__The task__
Render every line of the material below as a numbered list, skipping blank lines. Exclude the pictures from the output.

[Dataset records]
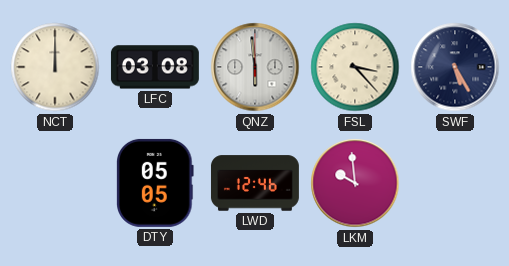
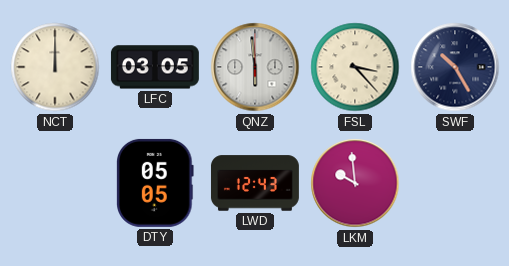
LFC: 03:08 -> 03:05
SWF: 5:25 -> 10:25
LWD: 12:46 -> 12:43
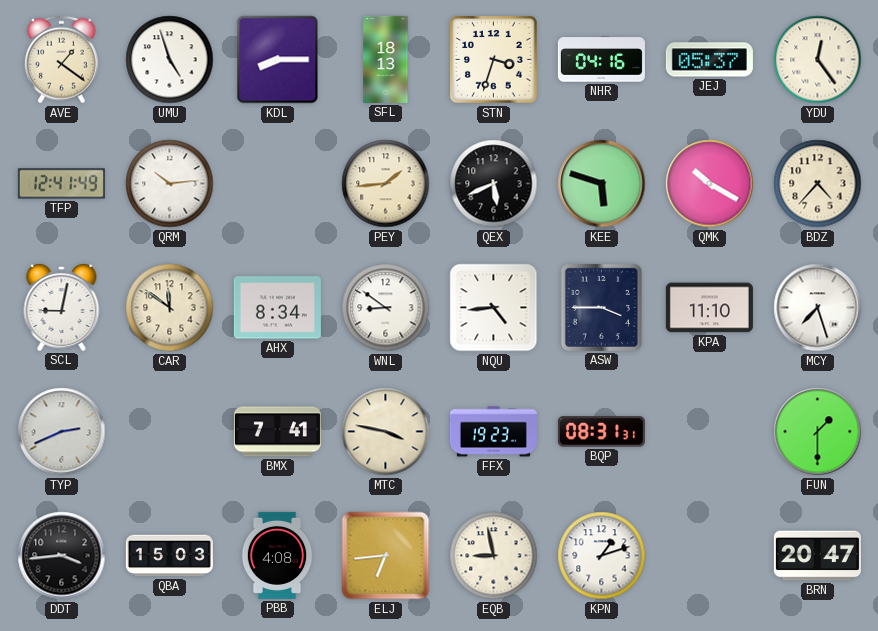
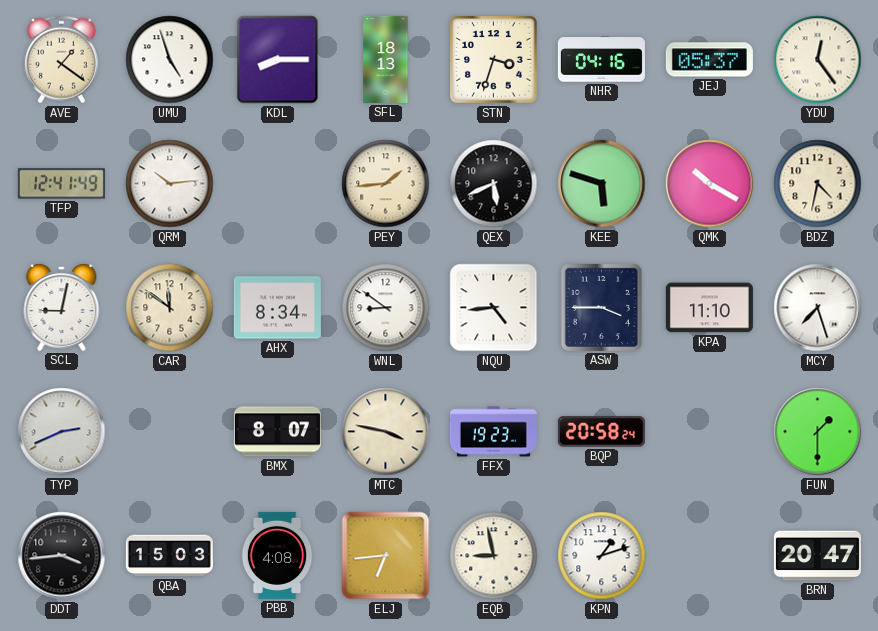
BDZ: 4:37 -> 4:32
BMX: 7:41 -> 8:07
BQP: 08:31 -> 20:58
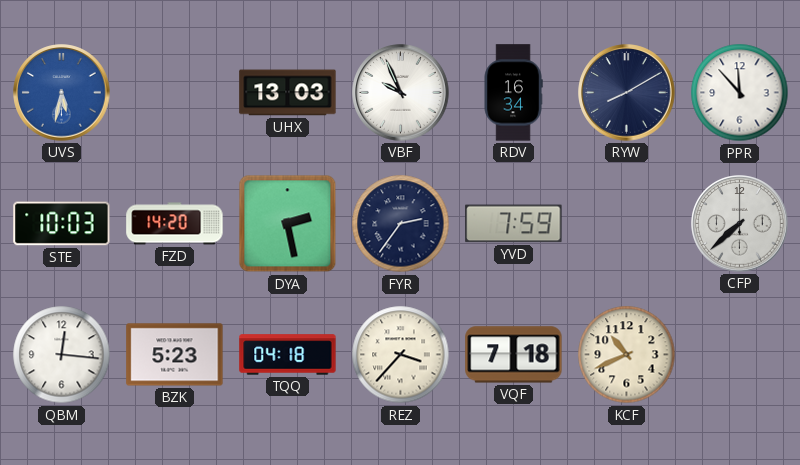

__Written answer__
1. LFC: 03:08 -> 03:05
2. SWF: 5:25 -> 10:25
3. LWD: 12:46 -> 12:43
4. BDZ: 4:37 -> 4:32
5. BMX: 7:41 -> 8:07
6. BQP: 08:31 -> 20:58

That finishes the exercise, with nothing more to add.